### What you are asked to do:
For this exercise, retype each line of the material below verbatim and omit any picture.

### Data segment:

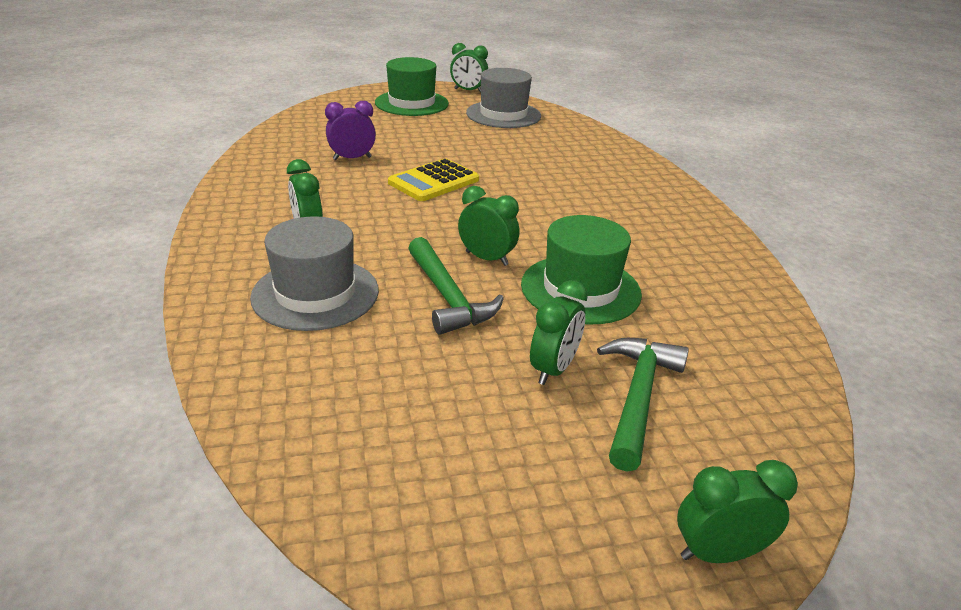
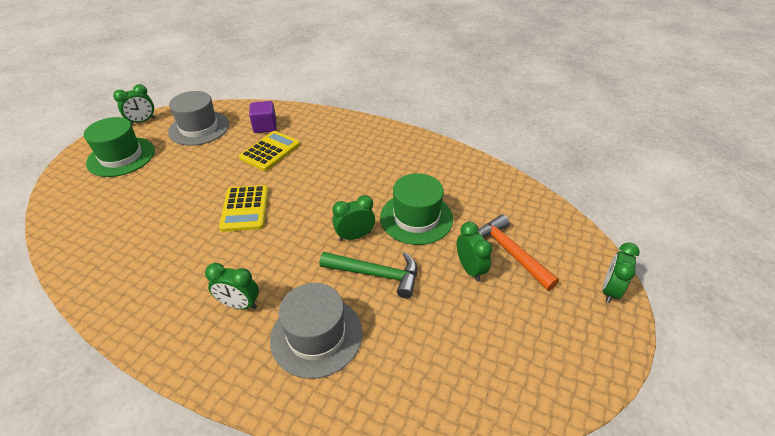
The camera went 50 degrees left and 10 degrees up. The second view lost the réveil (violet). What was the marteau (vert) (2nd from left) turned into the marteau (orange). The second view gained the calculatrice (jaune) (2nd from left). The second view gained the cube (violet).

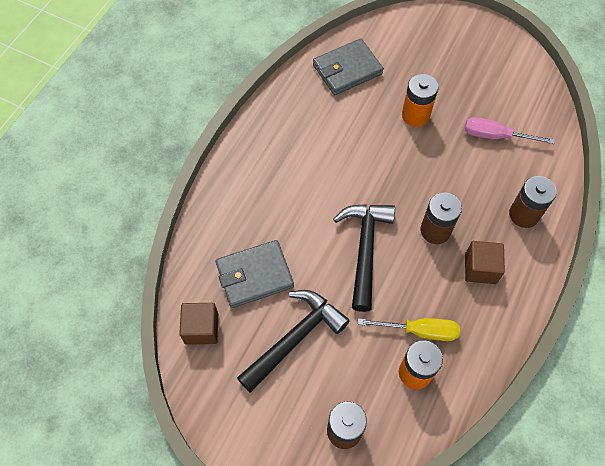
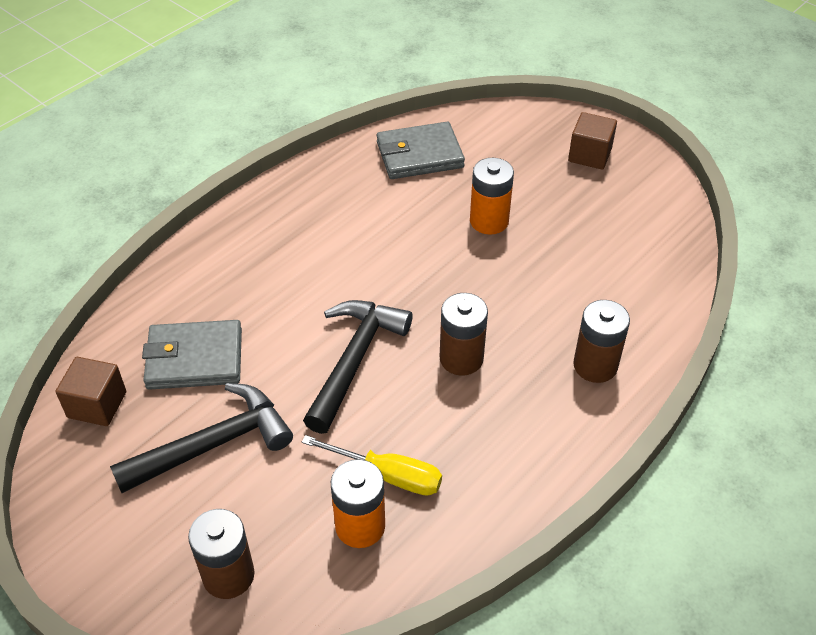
The camera went 15 degrees right and 15 degrees down. The second view lost the tournevis (rose). The cube (marron) (2nd from left) ended up elsewhere.

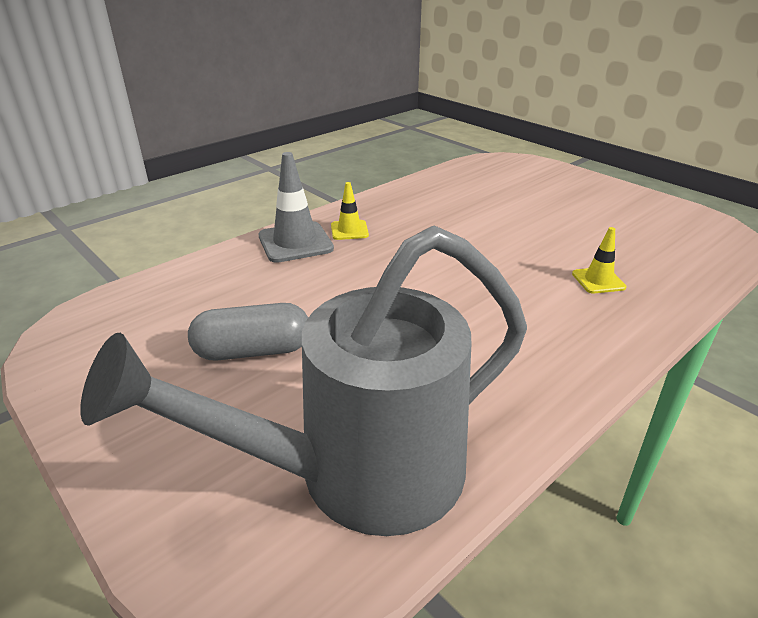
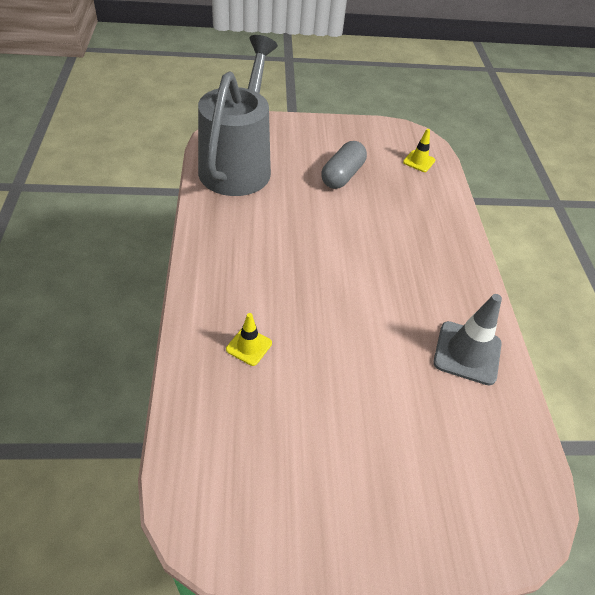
The camera went 125 degrees right and 15 degrees up. The cône de chantier (gris) ended up elsewhere. The cône de chantier (jaune) (1st from left in the first image) ended up elsewhere.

### Response to the exercise:
The camera went 50 degrees left and 10 degrees up. The second view lost the réveil (violet). What was the marteau (vert) (2nd from left) turned into the marteau (orange). The second view gained the calculatrice (jaune) (2nd from left). The second view gained the cube (violet).

The camera went 15 degrees right and 15 degrees down. The second view lost the tournevis (rose). The cube (marron) (2nd from left) ended up elsewhere.

The camera went 125 degrees right and 15 degrees up. The cône de chantier (gris) ended up elsewhere. The cône de chantier (jaune) (1st from left in the first image) ended up elsewhere.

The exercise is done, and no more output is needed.